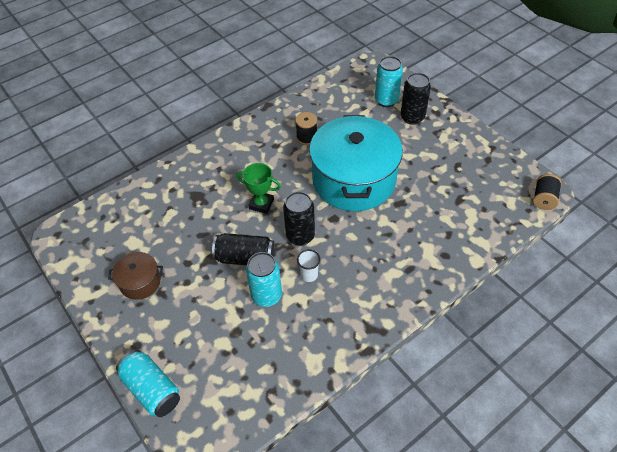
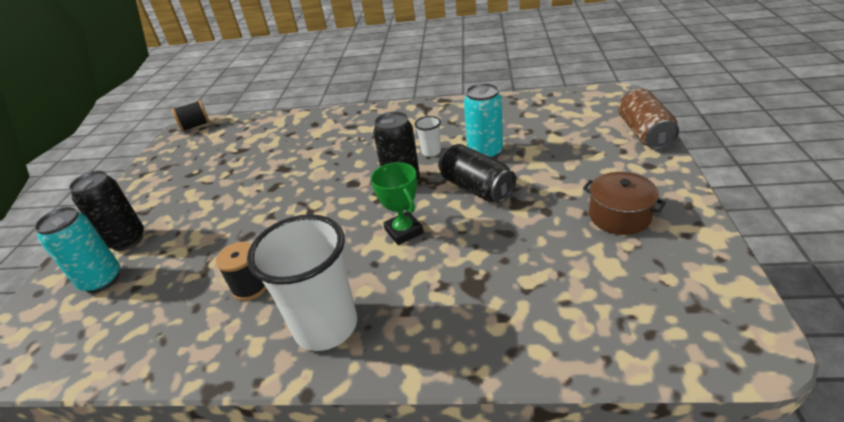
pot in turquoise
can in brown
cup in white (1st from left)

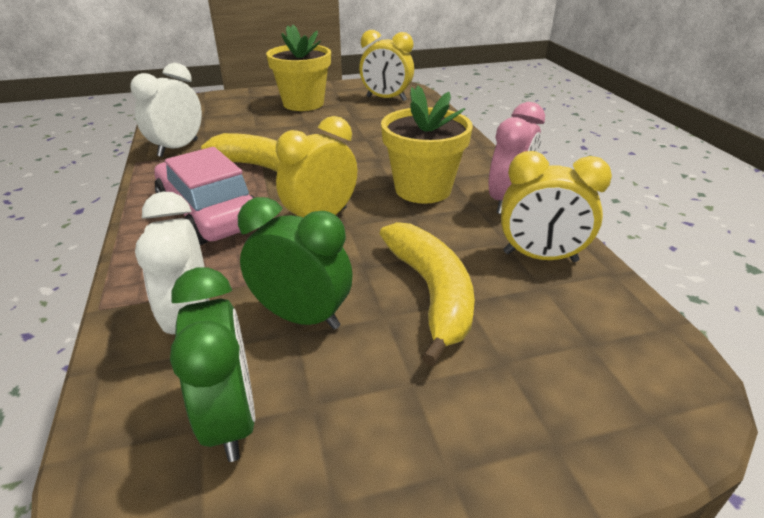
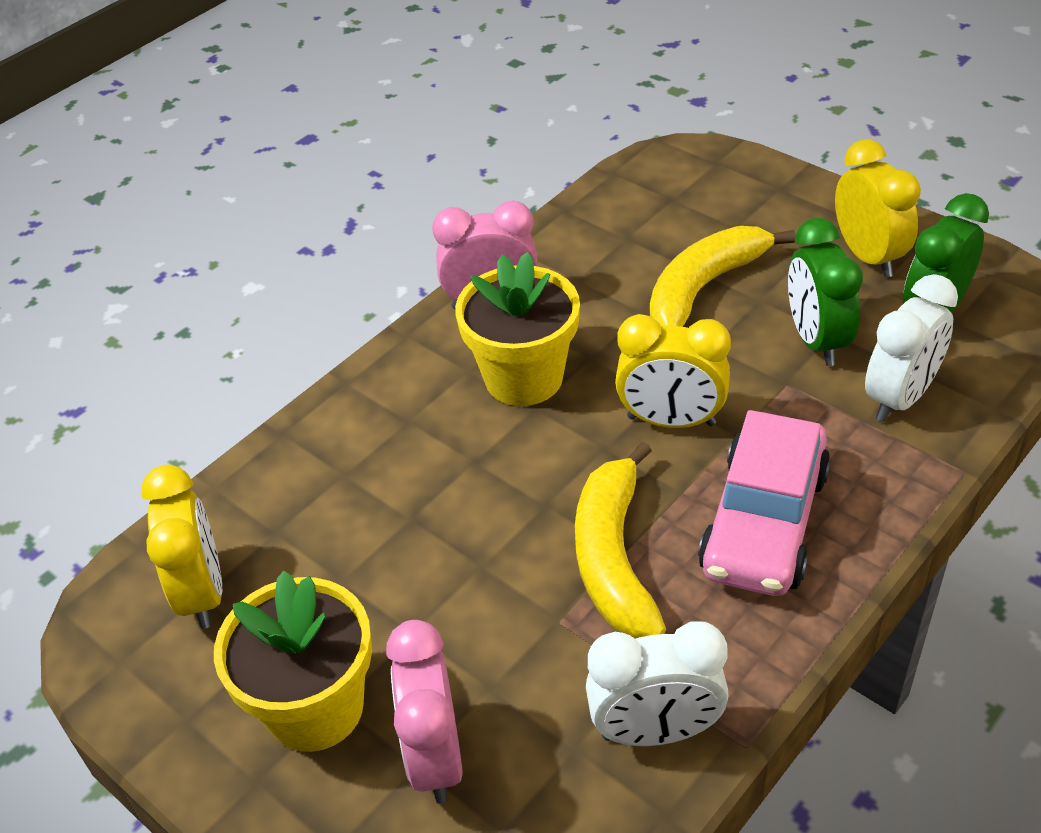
clock in yellow (3rd from left)
clock in pink (1st from left)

──────────────────────────────

-- WORK INSTRUCTIONS --
Omit the pictures. Transcribe every record exactly.

-- RESPONSE TO THE EXERCISE --
pot in turquoise
can in brown
cup in white (1st from left)

clock in yellow (3rd from left)
clock in pink (1st from left)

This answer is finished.